Every line in the records below with the string "none" needs to be copied out.

## Object tracking records
Start of Block
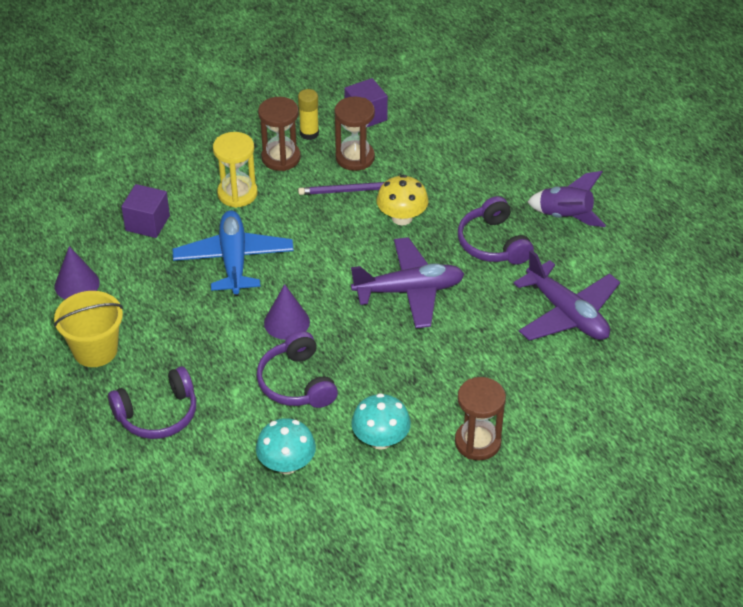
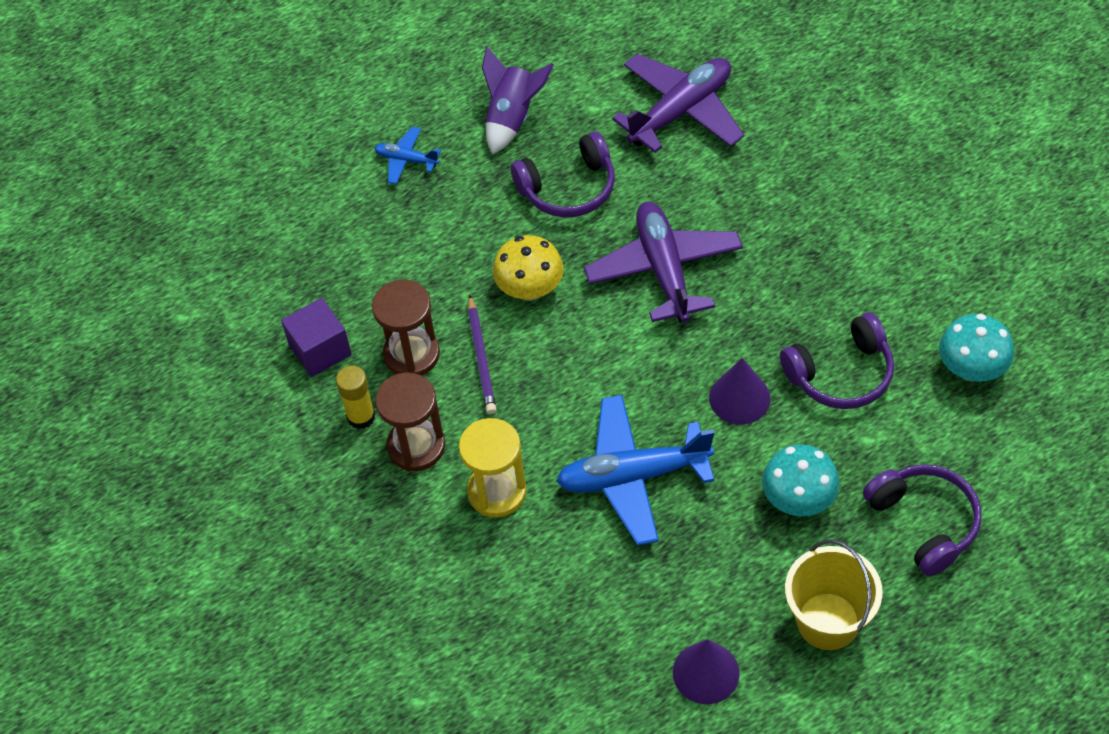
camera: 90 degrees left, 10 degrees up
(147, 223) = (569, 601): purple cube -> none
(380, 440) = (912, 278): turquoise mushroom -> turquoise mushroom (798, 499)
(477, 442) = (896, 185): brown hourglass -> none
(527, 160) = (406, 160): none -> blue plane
End of Block
## RESULT BELOW
(147, 223) = (569, 601): purple cube -> none
(477, 442) = (896, 185): brown hourglass -> none
(527, 160) = (406, 160): none -> blue plane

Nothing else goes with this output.